> **WHAT THE EXERCISE ASKS**
Answer with a bare number: the count of lines in the records below that have the word "turned".

> **DATA SECTION**

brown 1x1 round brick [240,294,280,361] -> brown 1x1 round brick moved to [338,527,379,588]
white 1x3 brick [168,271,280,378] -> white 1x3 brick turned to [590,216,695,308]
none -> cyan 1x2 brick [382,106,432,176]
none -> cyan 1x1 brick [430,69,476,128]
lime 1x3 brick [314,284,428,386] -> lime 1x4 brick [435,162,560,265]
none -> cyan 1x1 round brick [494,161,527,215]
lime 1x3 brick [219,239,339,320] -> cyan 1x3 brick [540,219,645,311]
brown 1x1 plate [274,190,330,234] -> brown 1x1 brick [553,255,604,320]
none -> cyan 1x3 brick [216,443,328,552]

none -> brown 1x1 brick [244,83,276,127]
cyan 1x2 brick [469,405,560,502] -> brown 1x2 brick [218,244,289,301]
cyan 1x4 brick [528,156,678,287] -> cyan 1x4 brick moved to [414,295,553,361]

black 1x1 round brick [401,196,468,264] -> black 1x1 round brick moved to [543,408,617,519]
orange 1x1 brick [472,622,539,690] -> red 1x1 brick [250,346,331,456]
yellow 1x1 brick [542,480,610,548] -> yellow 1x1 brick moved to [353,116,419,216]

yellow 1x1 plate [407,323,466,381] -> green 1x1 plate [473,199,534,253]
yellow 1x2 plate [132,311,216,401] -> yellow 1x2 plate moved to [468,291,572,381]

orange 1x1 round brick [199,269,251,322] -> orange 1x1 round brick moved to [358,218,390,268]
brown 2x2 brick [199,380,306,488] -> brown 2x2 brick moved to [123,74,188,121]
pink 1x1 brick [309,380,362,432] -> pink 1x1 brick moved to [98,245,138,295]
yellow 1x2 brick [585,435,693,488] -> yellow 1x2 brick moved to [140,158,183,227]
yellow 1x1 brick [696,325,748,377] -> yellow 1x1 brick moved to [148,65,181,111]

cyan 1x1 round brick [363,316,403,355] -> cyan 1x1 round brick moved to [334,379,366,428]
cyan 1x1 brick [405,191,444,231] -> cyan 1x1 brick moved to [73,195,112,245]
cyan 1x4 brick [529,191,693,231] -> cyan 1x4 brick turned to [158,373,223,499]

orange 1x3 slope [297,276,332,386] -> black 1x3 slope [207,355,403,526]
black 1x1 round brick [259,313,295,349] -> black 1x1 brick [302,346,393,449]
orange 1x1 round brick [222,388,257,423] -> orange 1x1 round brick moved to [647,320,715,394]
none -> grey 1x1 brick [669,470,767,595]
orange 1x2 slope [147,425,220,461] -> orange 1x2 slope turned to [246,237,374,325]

> **ANSWER BOX**
3